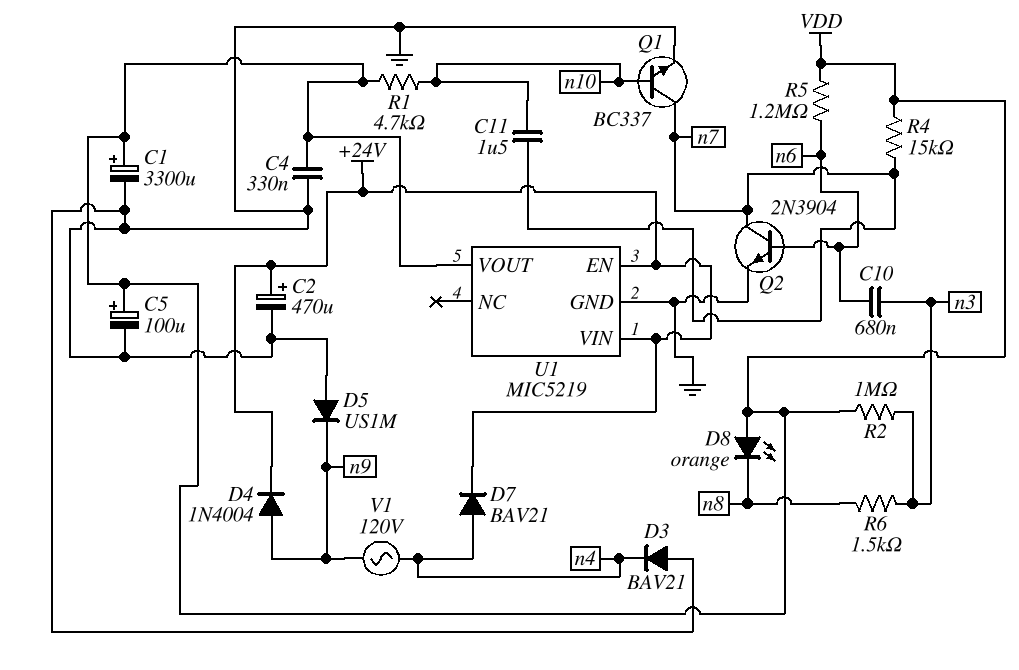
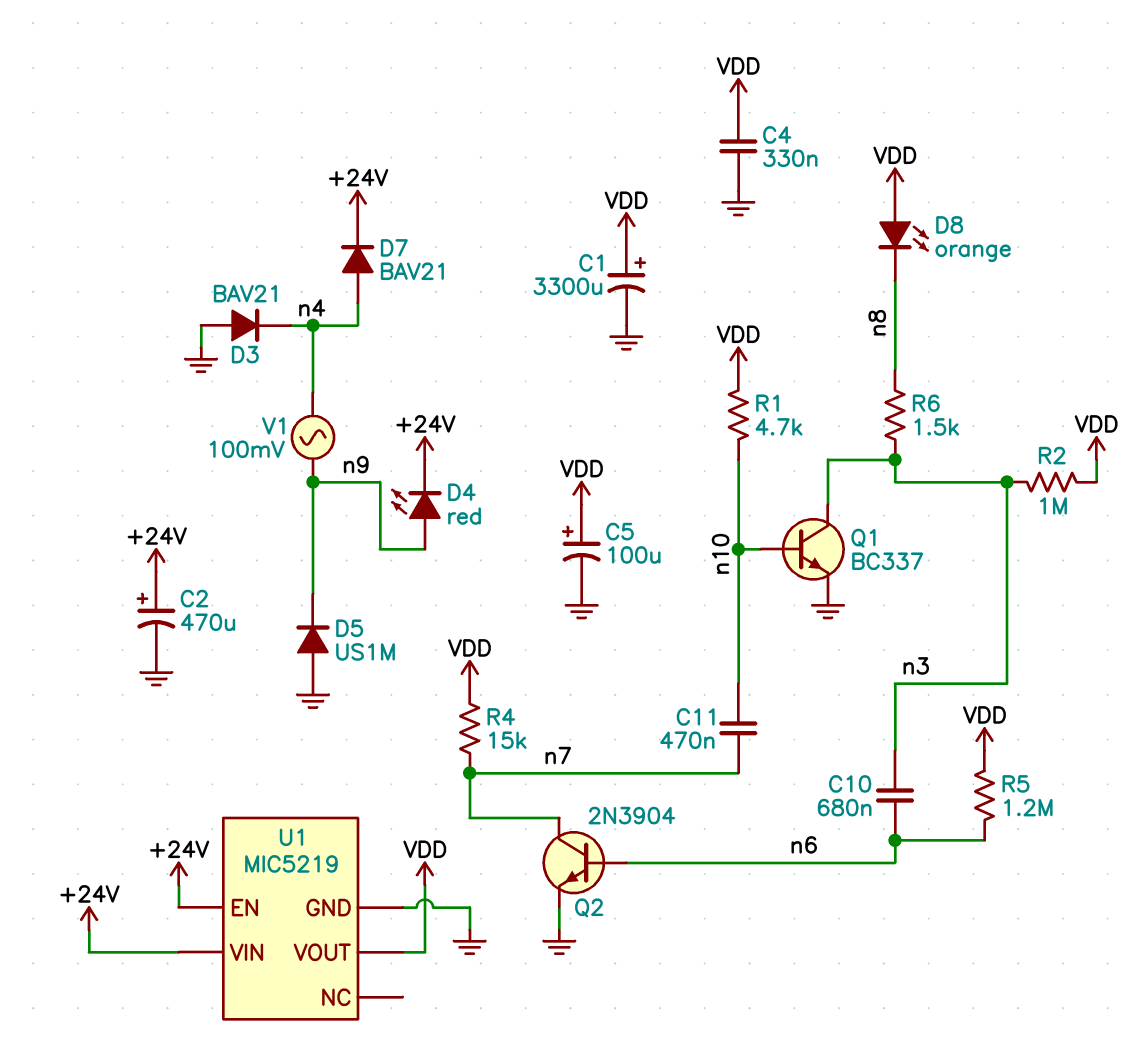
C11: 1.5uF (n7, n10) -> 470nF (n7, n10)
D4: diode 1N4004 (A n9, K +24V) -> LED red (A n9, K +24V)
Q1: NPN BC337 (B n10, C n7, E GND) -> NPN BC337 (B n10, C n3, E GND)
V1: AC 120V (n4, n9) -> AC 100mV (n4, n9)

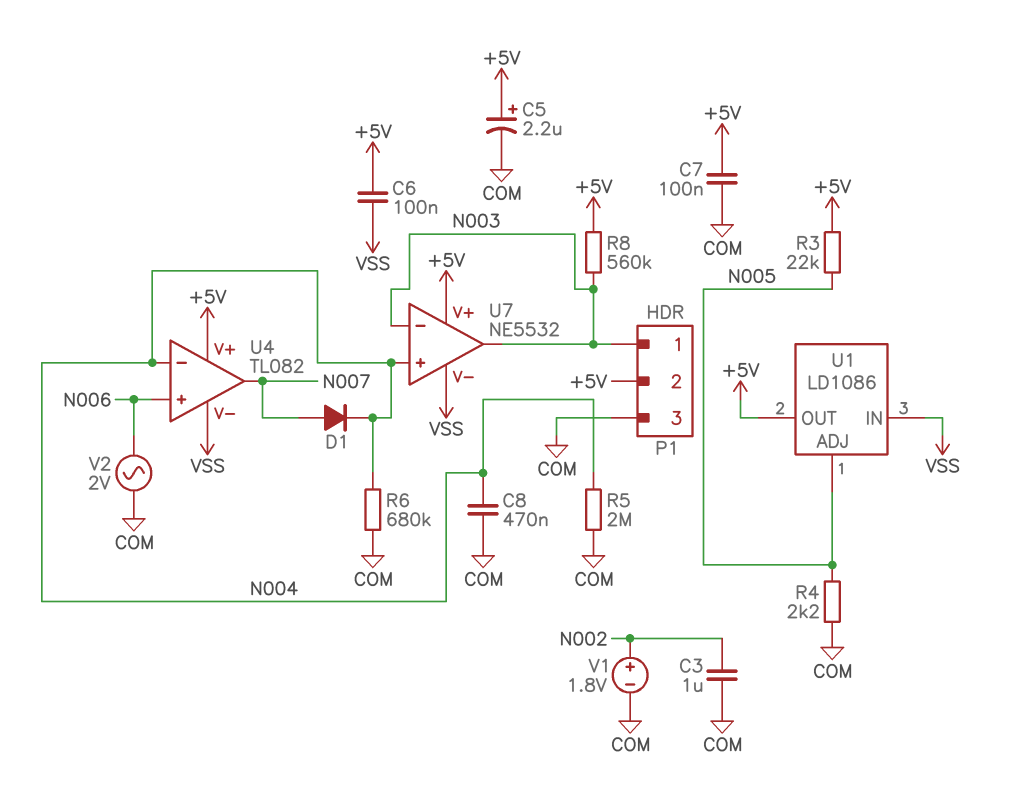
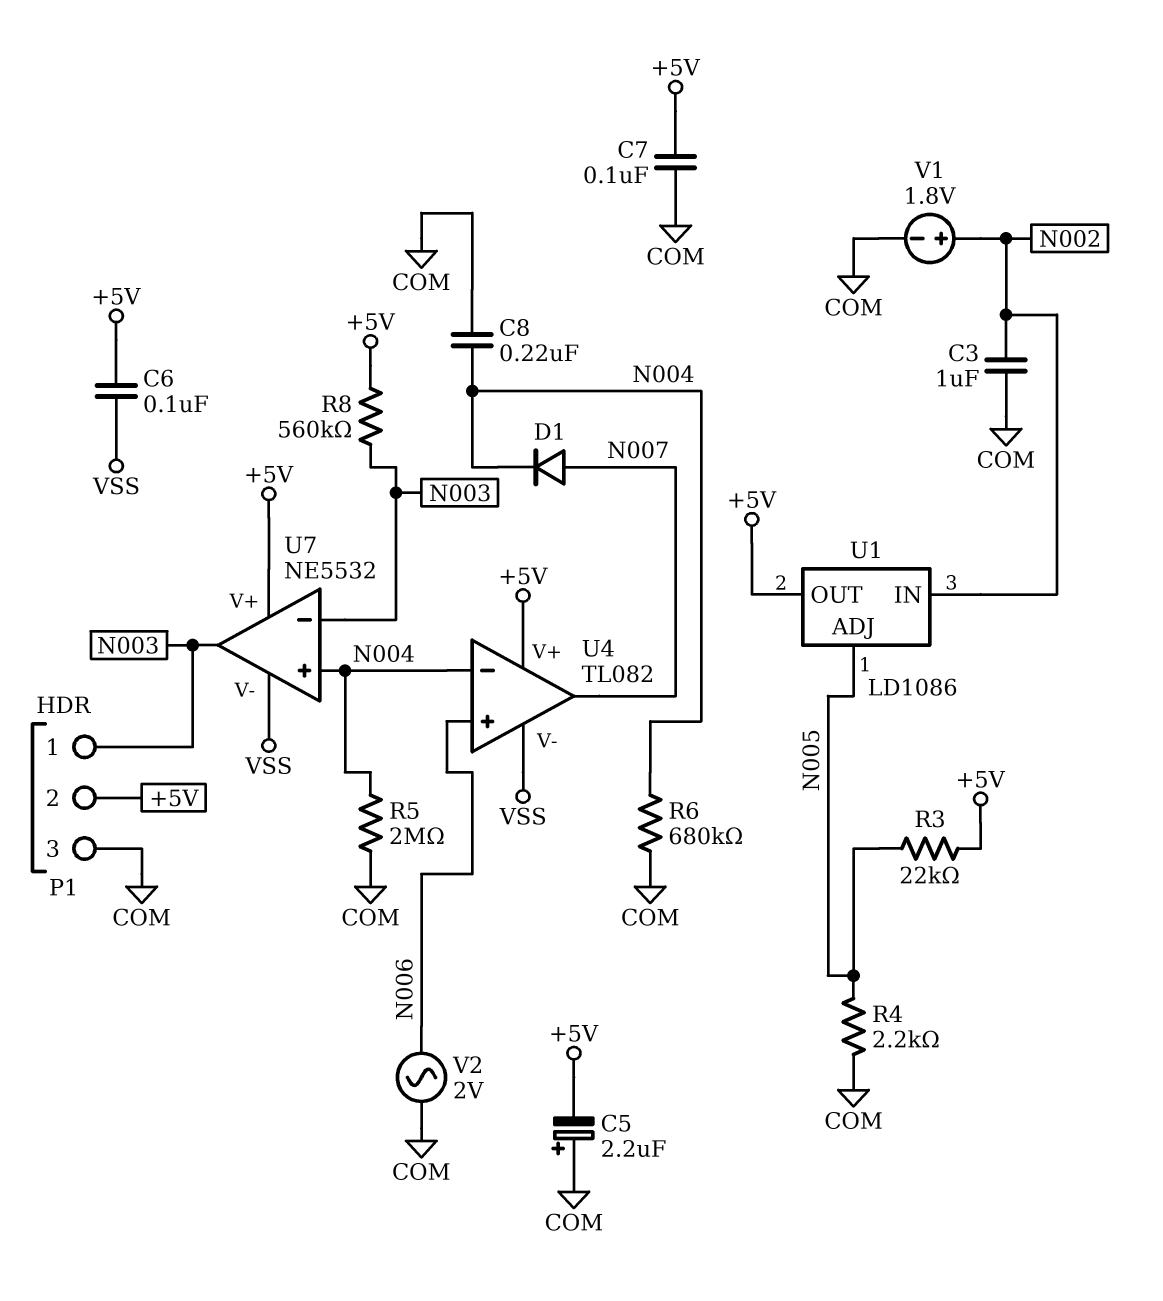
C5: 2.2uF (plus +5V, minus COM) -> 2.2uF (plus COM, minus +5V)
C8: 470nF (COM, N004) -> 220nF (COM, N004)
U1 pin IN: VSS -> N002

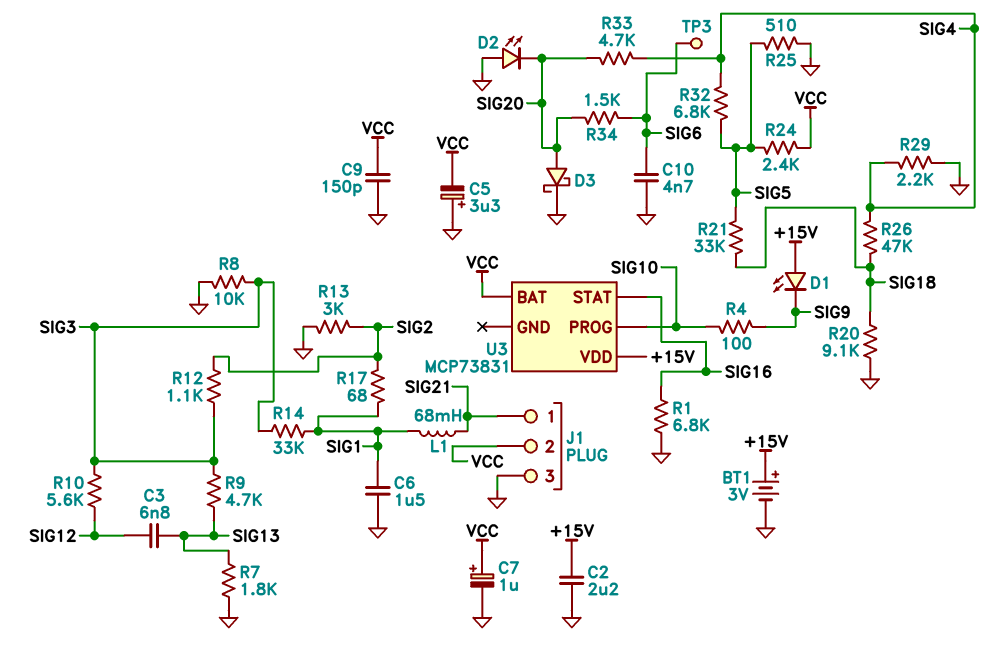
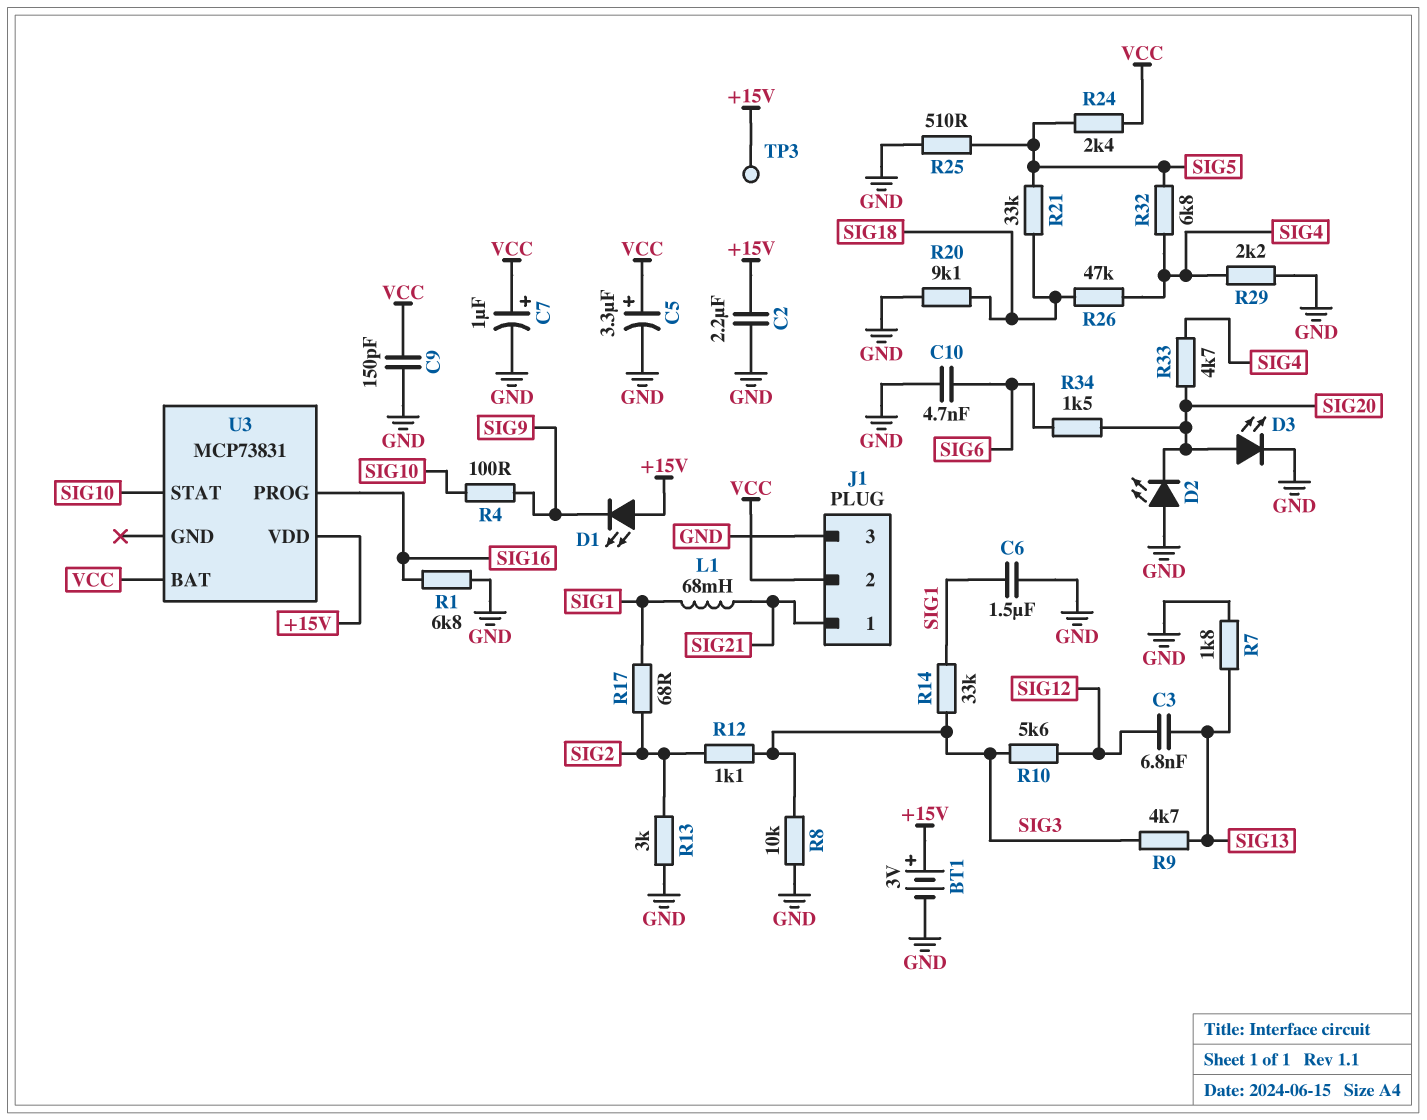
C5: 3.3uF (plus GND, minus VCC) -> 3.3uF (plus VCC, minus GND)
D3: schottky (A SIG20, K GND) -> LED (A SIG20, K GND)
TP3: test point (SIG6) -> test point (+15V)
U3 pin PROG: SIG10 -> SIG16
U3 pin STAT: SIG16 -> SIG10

# WHAT YOU SHOULD DO
Print nothing except the lines above from the one containing "D4: diode 1N4004" down to the one containing "D3: schottky (A", both included, exactly as written and free of pictures.

# RESULT OF THE EXERCISE
D4: diode 1N4004 (A n9, K +24V) -> LED red (A n9, K +24V)
Q1: NPN BC337 (B n10, C n7, E GND) -> NPN BC337 (B n10, C n3, E GND)
V1: AC 120V (n4, n9) -> AC 100mV (n4, n9)

C5: 2.2uF (plus +5V, minus COM) -> 2.2uF (plus COM, minus +5V)
C8: 470nF (COM, N004) -> 220nF (COM, N004)
U1 pin IN: VSS -> N002

C5: 3.3uF (plus GND, minus VCC) -> 3.3uF (plus VCC, minus GND)
D3: schottky (A SIG20, K GND) -> LED (A SIG20, K GND)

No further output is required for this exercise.